What is expected: Everything in the data below is to be reproduced without any deviation.

Provided information:
════════════════

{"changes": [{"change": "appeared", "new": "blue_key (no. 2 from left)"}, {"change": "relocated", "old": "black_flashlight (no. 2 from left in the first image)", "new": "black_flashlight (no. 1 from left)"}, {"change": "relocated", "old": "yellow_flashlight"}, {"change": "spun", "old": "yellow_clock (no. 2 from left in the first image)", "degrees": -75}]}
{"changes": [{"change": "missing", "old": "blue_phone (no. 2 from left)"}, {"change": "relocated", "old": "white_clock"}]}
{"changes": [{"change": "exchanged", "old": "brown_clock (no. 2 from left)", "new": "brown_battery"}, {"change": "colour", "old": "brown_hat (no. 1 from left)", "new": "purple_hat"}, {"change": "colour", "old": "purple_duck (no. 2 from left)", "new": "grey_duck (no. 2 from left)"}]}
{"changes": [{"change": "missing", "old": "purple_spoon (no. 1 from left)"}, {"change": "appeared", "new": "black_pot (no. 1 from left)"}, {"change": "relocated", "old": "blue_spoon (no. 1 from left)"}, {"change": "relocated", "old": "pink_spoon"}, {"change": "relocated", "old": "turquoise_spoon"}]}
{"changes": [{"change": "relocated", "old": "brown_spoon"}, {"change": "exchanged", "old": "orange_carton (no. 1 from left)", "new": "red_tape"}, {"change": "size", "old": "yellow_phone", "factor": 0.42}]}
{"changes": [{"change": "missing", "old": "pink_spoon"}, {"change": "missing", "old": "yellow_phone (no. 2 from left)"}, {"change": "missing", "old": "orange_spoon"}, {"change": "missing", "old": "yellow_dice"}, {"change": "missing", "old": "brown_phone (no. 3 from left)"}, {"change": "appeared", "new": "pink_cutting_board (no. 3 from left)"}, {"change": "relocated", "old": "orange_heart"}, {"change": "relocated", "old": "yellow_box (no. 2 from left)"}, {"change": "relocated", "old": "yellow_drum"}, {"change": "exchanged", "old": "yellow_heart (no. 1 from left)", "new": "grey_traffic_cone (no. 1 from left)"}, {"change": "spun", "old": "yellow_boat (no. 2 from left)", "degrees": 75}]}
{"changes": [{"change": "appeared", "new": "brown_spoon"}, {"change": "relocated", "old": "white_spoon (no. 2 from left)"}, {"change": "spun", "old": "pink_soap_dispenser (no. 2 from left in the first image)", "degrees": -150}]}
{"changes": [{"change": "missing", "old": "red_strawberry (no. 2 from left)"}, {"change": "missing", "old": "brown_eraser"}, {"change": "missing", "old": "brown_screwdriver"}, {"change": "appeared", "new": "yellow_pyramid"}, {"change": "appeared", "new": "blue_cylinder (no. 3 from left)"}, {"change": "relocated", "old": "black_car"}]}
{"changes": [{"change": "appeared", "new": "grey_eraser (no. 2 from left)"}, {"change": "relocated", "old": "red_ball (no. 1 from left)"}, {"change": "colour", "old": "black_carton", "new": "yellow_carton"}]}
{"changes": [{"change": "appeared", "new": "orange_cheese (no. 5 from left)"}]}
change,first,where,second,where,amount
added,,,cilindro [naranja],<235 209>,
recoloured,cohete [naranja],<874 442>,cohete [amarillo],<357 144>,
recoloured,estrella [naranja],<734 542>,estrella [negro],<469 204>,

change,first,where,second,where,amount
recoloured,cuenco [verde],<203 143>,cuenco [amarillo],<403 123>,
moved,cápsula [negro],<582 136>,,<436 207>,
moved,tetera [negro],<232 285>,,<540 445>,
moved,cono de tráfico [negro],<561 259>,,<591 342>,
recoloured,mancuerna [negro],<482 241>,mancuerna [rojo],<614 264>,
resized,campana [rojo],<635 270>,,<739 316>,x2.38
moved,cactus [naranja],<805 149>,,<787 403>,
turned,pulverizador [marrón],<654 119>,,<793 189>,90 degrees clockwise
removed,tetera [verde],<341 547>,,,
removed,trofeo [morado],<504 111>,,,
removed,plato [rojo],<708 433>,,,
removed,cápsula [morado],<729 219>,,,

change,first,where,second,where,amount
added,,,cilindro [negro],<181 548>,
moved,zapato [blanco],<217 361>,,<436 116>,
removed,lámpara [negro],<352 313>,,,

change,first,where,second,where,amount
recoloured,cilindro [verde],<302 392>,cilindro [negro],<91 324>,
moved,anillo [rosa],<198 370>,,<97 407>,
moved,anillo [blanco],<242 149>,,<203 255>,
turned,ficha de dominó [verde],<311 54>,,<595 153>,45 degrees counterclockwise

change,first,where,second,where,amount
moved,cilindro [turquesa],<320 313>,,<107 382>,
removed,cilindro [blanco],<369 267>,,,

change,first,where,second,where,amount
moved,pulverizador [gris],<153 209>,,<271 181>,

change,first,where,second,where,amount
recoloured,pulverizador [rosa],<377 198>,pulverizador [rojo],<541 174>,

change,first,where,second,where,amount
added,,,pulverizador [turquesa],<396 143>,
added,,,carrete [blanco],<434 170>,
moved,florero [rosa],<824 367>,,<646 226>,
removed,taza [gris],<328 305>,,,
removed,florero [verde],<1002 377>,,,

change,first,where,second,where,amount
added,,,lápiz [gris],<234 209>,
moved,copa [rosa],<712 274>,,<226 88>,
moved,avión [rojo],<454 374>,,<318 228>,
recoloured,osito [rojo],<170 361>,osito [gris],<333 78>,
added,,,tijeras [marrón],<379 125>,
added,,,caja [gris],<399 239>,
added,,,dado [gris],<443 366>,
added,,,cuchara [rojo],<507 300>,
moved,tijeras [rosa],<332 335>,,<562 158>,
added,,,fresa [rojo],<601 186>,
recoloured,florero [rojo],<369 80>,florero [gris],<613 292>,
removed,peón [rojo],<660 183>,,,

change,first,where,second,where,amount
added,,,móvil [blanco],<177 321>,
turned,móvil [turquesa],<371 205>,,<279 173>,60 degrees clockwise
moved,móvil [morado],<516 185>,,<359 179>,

════════════════

Output for this exercise:
{"changes": [{"change": "appeared", "new": "blue_key (no. 2 from left)"}, {"change": "relocated", "old": "black_flashlight (no. 2 from left in the first image)", "new": "black_flashlight (no. 1 from left)"}, {"change": "relocated", "old": "yellow_flashlight"}, {"change": "spun", "old": "yellow_clock (no. 2 from left in the first image)", "degrees": -75}]}
{"changes": [{"change": "missing", "old": "blue_phone (no. 2 from left)"}, {"change": "relocated", "old": "white_clock"}]}
{"changes": [{"change": "exchanged", "old": "brown_clock (no. 2 from left)", "new": "brown_battery"}, {"change": "colour", "old": "brown_hat (no. 1 from left)", "new": "purple_hat"}, {"change": "colour", "old": "purple_duck (no. 2 from left)", "new": "grey_duck (no. 2 from left)"}]}
{"changes": [{"change": "missing", "old": "purple_spoon (no. 1 from left)"}, {"change": "appeared", "new": "black_pot (no. 1 from left)"}, {"change": "relocated", "old": "blue_spoon (no. 1 from left)"}, {"change": "relocated", "old": "pink_spoon"}, {"change": "relocated", "old": "turquoise_spoon"}]}
{"changes": [{"change": "relocated", "old": "brown_spoon"}, {"change": "exchanged", "old": "orange_carton (no. 1 from left)", "new": "red_tape"}, {"change": "size", "old": "yellow_phone", "factor": 0.42}]}
{"changes": [{"change": "missing", "old": "pink_spoon"}, {"change": "missing", "old": "yellow_phone (no. 2 from left)"}, {"change": "missing", "old": "orange_spoon"}, {"change": "missing", "old": "yellow_dice"}, {"change": "missing", "old": "brown_phone (no. 3 from left)"}, {"change": "appeared", "new": "pink_cutting_board (no. 3 from left)"}, {"change": "relocated", "old": "orange_heart"}, {"change": "relocated", "old": "yellow_box (no. 2 from left)"}, {"change": "relocated", "old": "yellow_drum"}, {"change": "exchanged", "old": "yellow_heart (no. 1 from left)", "new": "grey_traffic_cone (no. 1 from left)"}, {"change": "spun", "old": "yellow_boat (no. 2 from left)", "degrees": 75}]}
{"changes": [{"change": "appeared", "new": "brown_spoon"}, {"change": "relocated", "old": "white_spoon (no. 2 from left)"}, {"change": "spun", "old": "pink_soap_dispenser (no. 2 from left in the first image)", "degrees": -150}]}
{"changes": [{"change": "missing", "old": "red_strawberry (no. 2 from left)"}, {"change": "missing", "old": "brown_eraser"}, {"change": "missing", "old": "brown_screwdriver"}, {"change": "appeared", "new": "yellow_pyramid"}, {"change": "appeared", "new": "blue_cylinder (no. 3 from left)"}, {"change": "relocated", "old": "black_car"}]}
{"changes": [{"change": "appeared", "new": "grey_eraser (no. 2 from left)"}, {"change": "relocated", "old": "red_ball (no. 1 from left)"}, {"change": "colour", "old": "black_carton", "new": "yellow_carton"}]}
{"changes": [{"change": "appeared", "new": "orange_cheese (no. 5 from left)"}]}
change,first,where,second,where,amount
added,,,cilindro [naranja],<235 209>,
recoloured,cohete [naranja],<874 442>,cohete [amarillo],<357 144>,
recoloured,estrella [naranja],<734 542>,estrella [negro],<469 204>,

change,first,where,second,where,amount
recoloured,cuenco [verde],<203 143>,cuenco [amarillo],<403 123>,
moved,cápsula [negro],<582 136>,,<436 207>,
moved,tetera [negro],<232 285>,,<540 445>,
moved,cono de tráfico [negro],<561 259>,,<591 342>,
recoloured,mancuerna [negro],<482 241>,mancuerna [rojo],<614 264>,
resized,campana [rojo],<635 270>,,<739 316>,x2.38
moved,cactus [naranja],<805 149>,,<787 403>,
turned,pulverizador [marrón],<654 119>,,<793 189>,90 degrees clockwise
removed,tetera [verde],<341 547>,,,
removed,trofeo [morado],<504 111>,,,
removed,plato [rojo],<708 433>,,,
removed,cápsula [morado],<729 219>,,,

change,first,where,second,where,amount
added,,,cilindro [negro],<181 548>,
moved,zapato [blanco],<217 361>,,<436 116>,
removed,lámpara [negro],<352 313>,,,

change,first,where,second,where,amount
recoloured,cilindro [verde],<302 392>,cilindro [negro],<91 324>,
moved,anillo [rosa],<198 370>,,<97 407>,
moved,anillo [blanco],<242 149>,,<203 255>,
turned,ficha de dominó [verde],<311 54>,,<595 153>,45 degrees counterclockwise

change,first,where,second,where,amount
moved,cilindro [turquesa],<320 313>,,<107 382>,
removed,cilindro [blanco],<369 267>,,,

change,first,where,second,where,amount
moved,pulverizador [gris],<153 209>,,<271 181>,

change,first,where,second,where,amount
recoloured,pulverizador [rosa],<377 198>,pulverizador [rojo],<541 174>,

change,first,where,second,where,amount
added,,,pulverizador [turquesa],<396 143>,
added,,,carrete [blanco],<434 170>,
moved,florero [rosa],<824 367>,,<646 226>,
removed,taza [gris],<328 305>,,,
removed,florero [verde],<1002 377>,,,

change,first,where,second,where,amount
added,,,lápiz [gris],<234 209>,
moved,copa [rosa],<712 274>,,<226 88>,
moved,avión [rojo],<454 374>,,<318 228>,
recoloured,osito [rojo],<170 361>,osito [gris],<333 78>,
added,,,tijeras [marrón],<379 125>,
added,,,caja [gris],<399 239>,
added,,,dado [gris],<443 366>,
added,,,cuchara [rojo],<507 300>,
moved,tijeras [rosa],<332 335>,,<562 158>,
added,,,fresa [rojo],<601 186>,
recoloured,florero [rojo],<369 80>,florero [gris],<613 292>,
removed,peón [rojo],<660 183>,,,

change,first,where,second,where,amount
added,,,móvil [blanco],<177 321>,
turned,móvil [turquesa],<371 205>,,<279 173>,60 degrees clockwise
moved,móvil [morado],<516 185>,,<359 179>,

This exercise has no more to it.